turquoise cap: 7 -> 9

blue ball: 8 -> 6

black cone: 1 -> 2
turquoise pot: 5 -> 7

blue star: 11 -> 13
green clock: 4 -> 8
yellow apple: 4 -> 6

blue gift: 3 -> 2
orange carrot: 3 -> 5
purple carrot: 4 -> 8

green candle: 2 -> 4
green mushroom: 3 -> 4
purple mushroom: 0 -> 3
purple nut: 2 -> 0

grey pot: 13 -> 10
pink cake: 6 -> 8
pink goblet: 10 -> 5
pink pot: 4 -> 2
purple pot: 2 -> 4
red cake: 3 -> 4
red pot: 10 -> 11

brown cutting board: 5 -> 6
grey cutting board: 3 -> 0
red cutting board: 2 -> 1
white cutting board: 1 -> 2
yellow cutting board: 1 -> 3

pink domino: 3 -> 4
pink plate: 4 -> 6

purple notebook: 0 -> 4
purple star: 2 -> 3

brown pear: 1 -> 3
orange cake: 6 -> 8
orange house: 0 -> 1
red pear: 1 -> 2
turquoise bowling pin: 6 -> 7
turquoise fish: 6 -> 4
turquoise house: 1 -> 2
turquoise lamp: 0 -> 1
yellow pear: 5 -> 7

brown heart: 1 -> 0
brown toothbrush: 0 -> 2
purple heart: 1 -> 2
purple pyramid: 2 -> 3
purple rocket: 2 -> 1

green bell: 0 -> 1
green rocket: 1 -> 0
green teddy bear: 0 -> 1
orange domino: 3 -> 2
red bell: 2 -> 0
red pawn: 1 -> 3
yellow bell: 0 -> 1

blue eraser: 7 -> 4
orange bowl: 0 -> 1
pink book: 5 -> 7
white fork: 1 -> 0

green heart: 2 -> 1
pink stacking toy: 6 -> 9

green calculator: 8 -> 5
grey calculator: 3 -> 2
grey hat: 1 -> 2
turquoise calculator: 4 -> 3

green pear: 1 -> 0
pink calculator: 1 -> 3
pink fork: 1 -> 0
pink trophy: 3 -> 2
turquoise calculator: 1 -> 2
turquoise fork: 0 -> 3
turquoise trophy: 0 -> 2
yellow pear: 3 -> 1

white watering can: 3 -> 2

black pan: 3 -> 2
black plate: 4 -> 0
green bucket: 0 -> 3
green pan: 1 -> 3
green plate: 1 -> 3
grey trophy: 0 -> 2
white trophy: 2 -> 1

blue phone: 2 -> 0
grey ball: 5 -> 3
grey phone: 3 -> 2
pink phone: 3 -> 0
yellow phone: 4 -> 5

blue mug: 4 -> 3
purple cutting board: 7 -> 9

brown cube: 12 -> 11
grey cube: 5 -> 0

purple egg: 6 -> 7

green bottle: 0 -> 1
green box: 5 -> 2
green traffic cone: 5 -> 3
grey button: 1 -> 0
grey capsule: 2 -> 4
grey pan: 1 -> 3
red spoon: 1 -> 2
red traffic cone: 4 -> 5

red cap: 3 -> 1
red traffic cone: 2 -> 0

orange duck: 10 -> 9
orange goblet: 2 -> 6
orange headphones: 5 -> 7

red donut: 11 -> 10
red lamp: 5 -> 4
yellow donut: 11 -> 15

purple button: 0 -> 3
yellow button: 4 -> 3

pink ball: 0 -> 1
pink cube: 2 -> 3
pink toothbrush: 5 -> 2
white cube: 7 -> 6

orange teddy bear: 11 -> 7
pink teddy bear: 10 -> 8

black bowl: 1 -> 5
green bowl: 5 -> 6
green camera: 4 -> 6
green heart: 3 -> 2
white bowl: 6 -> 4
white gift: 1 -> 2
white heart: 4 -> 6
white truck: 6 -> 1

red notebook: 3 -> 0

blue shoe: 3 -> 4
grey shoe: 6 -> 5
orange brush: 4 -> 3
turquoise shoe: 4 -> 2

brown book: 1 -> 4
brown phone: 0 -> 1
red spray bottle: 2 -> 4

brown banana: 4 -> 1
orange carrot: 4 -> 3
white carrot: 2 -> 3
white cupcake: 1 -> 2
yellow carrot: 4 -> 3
—————
Task directions: Extract the complete data, matching each line exactly.

Your response:
turquoise cap: 7 -> 9

blue ball: 8 -> 6

black cone: 1 -> 2
turquoise pot: 5 -> 7

blue star: 11 -> 13
green clock: 4 -> 8
yellow apple: 4 -> 6

blue gift: 3 -> 2
orange carrot: 3 -> 5
purple carrot: 4 -> 8

green candle: 2 -> 4
green mushroom: 3 -> 4
purple mushroom: 0 -> 3
purple nut: 2 -> 0

grey pot: 13 -> 10
pink cake: 6 -> 8
pink goblet: 10 -> 5
pink pot: 4 -> 2
purple pot: 2 -> 4
red cake: 3 -> 4
red pot: 10 -> 11

brown cutting board: 5 -> 6
grey cutting board: 3 -> 0
red cutting board: 2 -> 1
white cutting board: 1 -> 2
yellow cutting board: 1 -> 3

pink domino: 3 -> 4
pink plate: 4 -> 6

purple notebook: 0 -> 4
purple star: 2 -> 3

brown pear: 1 -> 3
orange cake: 6 -> 8
orange house: 0 -> 1
red pear: 1 -> 2
turquoise bowling pin: 6 -> 7
turquoise fish: 6 -> 4
turquoise house: 1 -> 2
turquoise lamp: 0 -> 1
yellow pear: 5 -> 7

brown heart: 1 -> 0
brown toothbrush: 0 -> 2
purple heart: 1 -> 2
purple pyramid: 2 -> 3
purple rocket: 2 -> 1

green bell: 0 -> 1
green rocket: 1 -> 0
green teddy bear: 0 -> 1
orange domino: 3 -> 2
red bell: 2 -> 0
red pawn: 1 -> 3
yellow bell: 0 -> 1

blue eraser: 7 -> 4
orange bowl: 0 -> 1
pink book: 5 -> 7
white fork: 1 -> 0

green heart: 2 -> 1
pink stacking toy: 6 -> 9

green calculator: 8 -> 5
grey calculator: 3 -> 2
grey hat: 1 -> 2
turquoise calculator: 4 -> 3

green pear: 1 -> 0
pink calculator: 1 -> 3
pink fork: 1 -> 0
pink trophy: 3 -> 2
turquoise calculator: 1 -> 2
turquoise fork: 0 -> 3
turquoise trophy: 0 -> 2
yellow pear: 3 -> 1

white watering can: 3 -> 2

black pan: 3 -> 2
black plate: 4 -> 0
green bucket: 0 -> 3
green pan: 1 -> 3
green plate: 1 -> 3
grey trophy: 0 -> 2
white trophy: 2 -> 1

blue phone: 2 -> 0
grey ball: 5 -> 3
grey phone: 3 -> 2
pink phone: 3 -> 0
yellow phone: 4 -> 5

blue mug: 4 -> 3
purple cutting board: 7 -> 9

brown cube: 12 -> 11
grey cube: 5 -> 0

purple egg: 6 -> 7

green bottle: 0 -> 1
green box: 5 -> 2
green traffic cone: 5 -> 3
grey button: 1 -> 0
grey capsule: 2 -> 4
grey pan: 1 -> 3
red spoon: 1 -> 2
red traffic cone: 4 -> 5

red cap: 3 -> 1
red traffic cone: 2 -> 0

orange duck: 10 -> 9
orange goblet: 2 -> 6
orange headphones: 5 -> 7

red donut: 11 -> 10
red lamp: 5 -> 4
yellow donut: 11 -> 15

purple button: 0 -> 3
yellow button: 4 -> 3

pink ball: 0 -> 1
pink cube: 2 -> 3
pink toothbrush: 5 -> 2
white cube: 7 -> 6

orange teddy bear: 11 -> 7
pink teddy bear: 10 -> 8

black bowl: 1 -> 5
green bowl: 5 -> 6
green camera: 4 -> 6
green heart: 3 -> 2
white bowl: 6 -> 4
white gift: 1 -> 2
white heart: 4 -> 6
white truck: 6 -> 1

red notebook: 3 -> 0

blue shoe: 3 -> 4
grey shoe: 6 -> 5
orange brush: 4 -> 3
turquoise shoe: 4 -> 2

brown book: 1 -> 4
brown phone: 0 -> 1
red spray bottle: 2 -> 4

brown banana: 4 -> 1
orange carrot: 4 -> 3
white carrot: 2 -> 3
white cupcake: 1 -> 2
yellow carrot: 4 -> 3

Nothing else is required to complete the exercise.